[Stored items from a collection]
*** Begin section ***

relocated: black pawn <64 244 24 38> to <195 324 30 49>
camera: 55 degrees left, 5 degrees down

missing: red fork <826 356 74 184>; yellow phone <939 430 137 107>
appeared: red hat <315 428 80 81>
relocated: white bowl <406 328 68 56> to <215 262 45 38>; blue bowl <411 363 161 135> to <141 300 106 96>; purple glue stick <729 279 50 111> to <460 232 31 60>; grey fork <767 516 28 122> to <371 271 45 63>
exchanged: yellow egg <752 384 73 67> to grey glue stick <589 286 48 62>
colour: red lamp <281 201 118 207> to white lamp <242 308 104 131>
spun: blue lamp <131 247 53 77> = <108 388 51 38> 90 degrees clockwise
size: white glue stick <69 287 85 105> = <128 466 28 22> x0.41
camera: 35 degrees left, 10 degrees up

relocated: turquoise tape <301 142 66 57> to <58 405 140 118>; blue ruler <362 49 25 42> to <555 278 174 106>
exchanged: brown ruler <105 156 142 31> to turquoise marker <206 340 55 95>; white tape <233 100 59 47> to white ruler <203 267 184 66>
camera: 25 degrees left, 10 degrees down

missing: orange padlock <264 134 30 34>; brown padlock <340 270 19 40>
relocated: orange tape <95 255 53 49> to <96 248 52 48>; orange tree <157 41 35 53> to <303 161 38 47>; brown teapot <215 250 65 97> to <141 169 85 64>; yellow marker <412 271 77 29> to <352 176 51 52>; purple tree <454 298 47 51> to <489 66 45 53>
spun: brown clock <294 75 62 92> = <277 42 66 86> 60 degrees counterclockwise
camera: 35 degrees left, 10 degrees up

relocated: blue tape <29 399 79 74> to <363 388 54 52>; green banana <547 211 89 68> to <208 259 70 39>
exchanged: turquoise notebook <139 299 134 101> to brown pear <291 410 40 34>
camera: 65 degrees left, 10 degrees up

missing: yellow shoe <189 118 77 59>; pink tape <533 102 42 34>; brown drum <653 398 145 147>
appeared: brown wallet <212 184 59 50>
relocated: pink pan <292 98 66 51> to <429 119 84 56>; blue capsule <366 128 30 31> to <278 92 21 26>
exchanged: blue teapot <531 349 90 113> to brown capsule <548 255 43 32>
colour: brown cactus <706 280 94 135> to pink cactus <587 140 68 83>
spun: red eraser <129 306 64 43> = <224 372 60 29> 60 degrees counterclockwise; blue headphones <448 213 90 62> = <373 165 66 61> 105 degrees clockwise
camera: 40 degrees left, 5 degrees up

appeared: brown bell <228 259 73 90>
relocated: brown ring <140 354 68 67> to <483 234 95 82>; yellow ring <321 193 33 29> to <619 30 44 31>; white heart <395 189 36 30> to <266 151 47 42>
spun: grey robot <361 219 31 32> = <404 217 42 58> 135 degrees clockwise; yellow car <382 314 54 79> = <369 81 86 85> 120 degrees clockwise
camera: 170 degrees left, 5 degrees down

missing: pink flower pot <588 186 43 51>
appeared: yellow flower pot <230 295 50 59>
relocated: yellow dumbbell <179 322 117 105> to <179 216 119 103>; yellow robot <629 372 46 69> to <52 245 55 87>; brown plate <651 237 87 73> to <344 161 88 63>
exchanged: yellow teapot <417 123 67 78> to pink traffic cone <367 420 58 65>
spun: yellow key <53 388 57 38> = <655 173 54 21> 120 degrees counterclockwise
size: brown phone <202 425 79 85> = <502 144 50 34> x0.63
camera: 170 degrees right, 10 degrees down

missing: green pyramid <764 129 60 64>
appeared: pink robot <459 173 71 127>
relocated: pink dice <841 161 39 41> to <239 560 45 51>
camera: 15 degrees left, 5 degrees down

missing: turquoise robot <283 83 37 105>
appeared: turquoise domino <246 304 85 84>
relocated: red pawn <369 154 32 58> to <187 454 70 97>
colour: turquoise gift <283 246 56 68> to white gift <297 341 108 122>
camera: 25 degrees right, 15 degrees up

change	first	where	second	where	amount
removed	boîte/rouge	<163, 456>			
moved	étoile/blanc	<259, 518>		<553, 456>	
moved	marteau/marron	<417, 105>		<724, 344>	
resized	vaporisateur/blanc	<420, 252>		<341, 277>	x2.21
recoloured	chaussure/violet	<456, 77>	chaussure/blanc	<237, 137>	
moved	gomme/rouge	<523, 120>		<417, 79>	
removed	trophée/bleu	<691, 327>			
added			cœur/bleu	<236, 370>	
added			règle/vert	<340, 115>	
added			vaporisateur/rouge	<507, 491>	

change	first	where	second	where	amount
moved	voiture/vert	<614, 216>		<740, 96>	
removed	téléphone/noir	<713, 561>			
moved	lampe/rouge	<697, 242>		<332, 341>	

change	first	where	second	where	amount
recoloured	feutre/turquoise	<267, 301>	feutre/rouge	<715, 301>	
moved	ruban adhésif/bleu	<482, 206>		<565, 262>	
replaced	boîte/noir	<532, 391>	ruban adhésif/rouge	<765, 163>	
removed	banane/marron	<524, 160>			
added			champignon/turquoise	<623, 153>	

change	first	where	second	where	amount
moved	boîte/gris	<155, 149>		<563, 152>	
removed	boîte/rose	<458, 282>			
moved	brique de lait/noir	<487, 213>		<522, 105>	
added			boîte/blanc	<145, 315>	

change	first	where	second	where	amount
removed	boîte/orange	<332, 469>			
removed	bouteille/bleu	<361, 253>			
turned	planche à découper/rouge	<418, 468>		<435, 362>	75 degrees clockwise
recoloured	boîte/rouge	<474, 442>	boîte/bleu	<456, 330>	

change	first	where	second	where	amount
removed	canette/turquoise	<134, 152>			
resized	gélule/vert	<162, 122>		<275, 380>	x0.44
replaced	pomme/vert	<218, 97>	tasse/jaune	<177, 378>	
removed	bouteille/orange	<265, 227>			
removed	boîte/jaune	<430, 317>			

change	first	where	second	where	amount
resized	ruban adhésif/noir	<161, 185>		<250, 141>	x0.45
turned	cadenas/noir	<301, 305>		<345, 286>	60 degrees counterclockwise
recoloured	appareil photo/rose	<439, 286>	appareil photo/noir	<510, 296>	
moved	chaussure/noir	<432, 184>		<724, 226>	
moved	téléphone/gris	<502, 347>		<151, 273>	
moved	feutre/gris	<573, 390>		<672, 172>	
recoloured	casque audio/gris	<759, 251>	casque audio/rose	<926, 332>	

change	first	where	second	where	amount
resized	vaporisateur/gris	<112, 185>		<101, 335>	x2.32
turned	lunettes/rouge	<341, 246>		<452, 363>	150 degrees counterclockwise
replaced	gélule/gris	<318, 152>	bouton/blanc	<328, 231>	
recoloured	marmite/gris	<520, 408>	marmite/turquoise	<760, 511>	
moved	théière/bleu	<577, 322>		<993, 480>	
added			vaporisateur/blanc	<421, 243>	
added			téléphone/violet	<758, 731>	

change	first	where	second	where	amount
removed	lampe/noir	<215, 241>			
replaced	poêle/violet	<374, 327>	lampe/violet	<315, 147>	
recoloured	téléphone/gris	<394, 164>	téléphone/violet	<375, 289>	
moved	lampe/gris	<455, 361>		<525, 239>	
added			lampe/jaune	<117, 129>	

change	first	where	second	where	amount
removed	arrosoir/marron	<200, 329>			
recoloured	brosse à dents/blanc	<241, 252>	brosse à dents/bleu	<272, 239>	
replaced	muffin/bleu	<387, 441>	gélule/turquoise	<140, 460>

*** End section ***

- [EXERCISE REQUIREMENTS]
Your reply should match the data above exactly, line for line.

- [ANSWER]
relocated: black pawn <64 244 24 38> to <195 324 30 49>
camera: 55 degrees left, 5 degrees down

missing: red fork <826 356 74 184>; yellow phone <939 430 137 107>
appeared: red hat <315 428 80 81>
relocated: white bowl <406 328 68 56> to <215 262 45 38>; blue bowl <411 363 161 135> to <141 300 106 96>; purple glue stick <729 279 50 111> to <460 232 31 60>; grey fork <767 516 28 122> to <371 271 45 63>
exchanged: yellow egg <752 384 73 67> to grey glue stick <589 286 48 62>
colour: red lamp <281 201 118 207> to white lamp <242 308 104 131>
spun: blue lamp <131 247 53 77> = <108 388 51 38> 90 degrees clockwise
size: white glue stick <69 287 85 105> = <128 466 28 22> x0.41
camera: 35 degrees left, 10 degrees up

relocated: turquoise tape <301 142 66 57> to <58 405 140 118>; blue ruler <362 49 25 42> to <555 278 174 106>
exchanged: brown ruler <105 156 142 31> to turquoise marker <206 340 55 95>; white tape <233 100 59 47> to white ruler <203 267 184 66>
camera: 25 degrees left, 10 degrees down

missing: orange padlock <264 134 30 34>; brown padlock <340 270 19 40>
relocated: orange tape <95 255 53 49> to <96 248 52 48>; orange tree <157 41 35 53> to <303 161 38 47>; brown teapot <215 250 65 97> to <141 169 85 64>; yellow marker <412 271 77 29> to <352 176 51 52>; purple tree <454 298 47 51> to <489 66 45 53>
spun: brown clock <294 75 62 92> = <277 42 66 86> 60 degrees counterclockwise
camera: 35 degrees left, 10 degrees up

relocated: blue tape <29 399 79 74> to <363 388 54 52>; green banana <547 211 89 68> to <208 259 70 39>
exchanged: turquoise notebook <139 299 134 101> to brown pear <291 410 40 34>
camera: 65 degrees left, 10 degrees up

missing: yellow shoe <189 118 77 59>; pink tape <533 102 42 34>; brown drum <653 398 145 147>
appeared: brown wallet <212 184 59 50>
relocated: pink pan <292 98 66 51> to <429 119 84 56>; blue capsule <366 128 30 31> to <278 92 21 26>
exchanged: blue teapot <531 349 90 113> to brown capsule <548 255 43 32>
colour: brown cactus <706 280 94 135> to pink cactus <587 140 68 83>
spun: red eraser <129 306 64 43> = <224 372 60 29> 60 degrees counterclockwise; blue headphones <448 213 90 62> = <373 165 66 61> 105 degrees clockwise
camera: 40 degrees left, 5 degrees up

appeared: brown bell <228 259 73 90>
relocated: brown ring <140 354 68 67> to <483 234 95 82>; yellow ring <321 193 33 29> to <619 30 44 31>; white heart <395 189 36 30> to <266 151 47 42>
spun: grey robot <361 219 31 32> = <404 217 42 58> 135 degrees clockwise; yellow car <382 314 54 79> = <369 81 86 85> 120 degrees clockwise
camera: 170 degrees left, 5 degrees down

missing: pink flower pot <588 186 43 51>
appeared: yellow flower pot <230 295 50 59>
relocated: yellow dumbbell <179 322 117 105> to <179 216 119 103>; yellow robot <629 372 46 69> to <52 245 55 87>; brown plate <651 237 87 73> to <344 161 88 63>
exchanged: yellow teapot <417 123 67 78> to pink traffic cone <367 420 58 65>
spun: yellow key <53 388 57 38> = <655 173 54 21> 120 degrees counterclockwise
size: brown phone <202 425 79 85> = <502 144 50 34> x0.63
camera: 170 degrees right, 10 degrees down

missing: green pyramid <764 129 60 64>
appeared: pink robot <459 173 71 127>
relocated: pink dice <841 161 39 41> to <239 560 45 51>
camera: 15 degrees left, 5 degrees down

missing: turquoise robot <283 83 37 105>
appeared: turquoise domino <246 304 85 84>
relocated: red pawn <369 154 32 58> to <187 454 70 97>
colour: turquoise gift <283 246 56 68> to white gift <297 341 108 122>
camera: 25 degrees right, 15 degrees up

change	first	where	second	where	amount
removed	boîte/rouge	<163, 456>			
moved	étoile/blanc	<259, 518>		<553, 456>	
moved	marteau/marron	<417, 105>		<724, 344>	
resized	vaporisateur/blanc	<420, 252>		<341, 277>	x2.21
recoloured	chaussure/violet	<456, 77>	chaussure/blanc	<237, 137>	
moved	gomme/rouge	<523, 120>		<417, 79>	
removed	trophée/bleu	<691, 327>			
added			cœur/bleu	<236, 370>	
added			règle/vert	<340, 115>	
added			vaporisateur/rouge	<507, 491>	

change	first	where	second	where	amount
moved	voiture/vert	<614, 216>		<740, 96>	
removed	téléphone/noir	<713, 561>			
moved	lampe/rouge	<697, 242>		<332, 341>	

change	first	where	second	where	amount
recoloured	feutre/turquoise	<267, 301>	feutre/rouge	<715, 301>	
moved	ruban adhésif/bleu	<482, 206>		<565, 262>	
replaced	boîte/noir	<532, 391>	ruban adhésif/rouge	<765, 163>	
removed	banane/marron	<524, 160>			
added			champignon/turquoise	<623, 153>	

change	first	where	second	where	amount
moved	boîte/gris	<155, 149>		<563, 152>	
removed	boîte/rose	<458, 282>			
moved	brique de lait/noir	<487, 213>		<522, 105>	
added			boîte/blanc	<145, 315>	

change	first	where	second	where	amount
removed	boîte/orange	<332, 469>			
removed	bouteille/bleu	<361, 253>			
turned	planche à découper/rouge	<418, 468>		<435, 362>	75 degrees clockwise
recoloured	boîte/rouge	<474, 442>	boîte/bleu	<456, 330>	

change	first	where	second	where	amount
removed	canette/turquoise	<134, 152>			
resized	gélule/vert	<162, 122>		<275, 380>	x0.44
replaced	pomme/vert	<218, 97>	tasse/jaune	<177, 378>	
removed	bouteille/orange	<265, 227>			
removed	boîte/jaune	<430, 317>			

change	first	where	second	where	amount
resized	ruban adhésif/noir	<161, 185>		<250, 141>	x0.45
turned	cadenas/noir	<301, 305>		<345, 286>	60 degrees counterclockwise
recoloured	appareil photo/rose	<439, 286>	appareil photo/noir	<510, 296>	
moved	chaussure/noir	<432, 184>		<724, 226>	
moved	téléphone/gris	<502, 347>		<151, 273>	
moved	feutre/gris	<573, 390>		<672, 172>	
recoloured	casque audio/gris	<759, 251>	casque audio/rose	<926, 332>	

change	first	where	second	where	amount
resized	vaporisateur/gris	<112, 185>		<101, 335>	x2.32
turned	lunettes/rouge	<341, 246>		<452, 363>	150 degrees counterclockwise
replaced	gélule/gris	<318, 152>	bouton/blanc	<328, 231>	
recoloured	marmite/gris	<520, 408>	marmite/turquoise	<760, 511>	
moved	théière/bleu	<577, 322>		<993, 480>	
added			vaporisateur/blanc	<421, 243>	
added			téléphone/violet	<758, 731>	

change	first	where	second	where	amount
removed	lampe/noir	<215, 241>			
replaced	poêle/violet	<374, 327>	lampe/violet	<315, 147>	
recoloured	téléphone/gris	<394, 164>	téléphone/violet	<375, 289>	
moved	lampe/gris	<455, 361>		<525, 239>	
added			lampe/jaune	<117, 129>	

change	first	where	second	where	amount
removed	arrosoir/marron	<200, 329>			
recoloured	brosse à dents/blanc	<241, 252>	brosse à dents/bleu	<272, 239>	
replaced	muffin/bleu	<387, 441>	gélule/turquoise	<140, 460>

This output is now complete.